What needs to be done
Where the word "camera" shows up in the entries below, please copy the whole line.

============

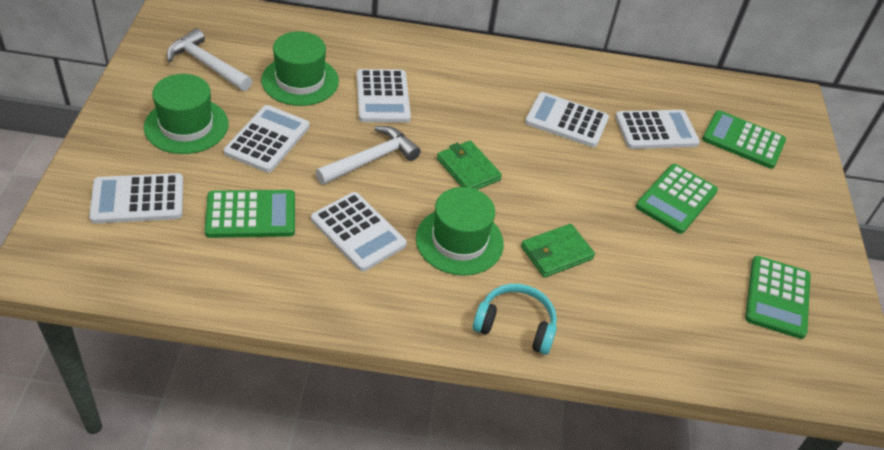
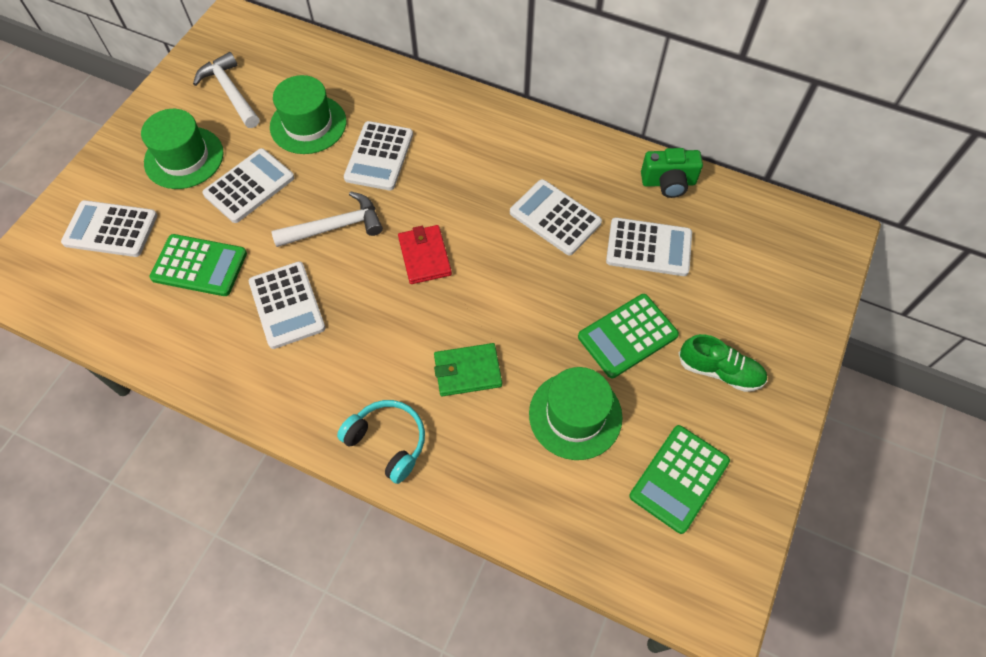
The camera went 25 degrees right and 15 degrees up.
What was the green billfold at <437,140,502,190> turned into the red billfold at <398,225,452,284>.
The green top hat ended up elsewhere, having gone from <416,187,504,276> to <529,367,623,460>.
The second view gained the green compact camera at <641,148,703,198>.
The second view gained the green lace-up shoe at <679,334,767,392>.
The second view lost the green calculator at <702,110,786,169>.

============

Response box
The camera went 25 degrees right and 15 degrees up.
The second view gained the green compact camera at <641,148,703,198>.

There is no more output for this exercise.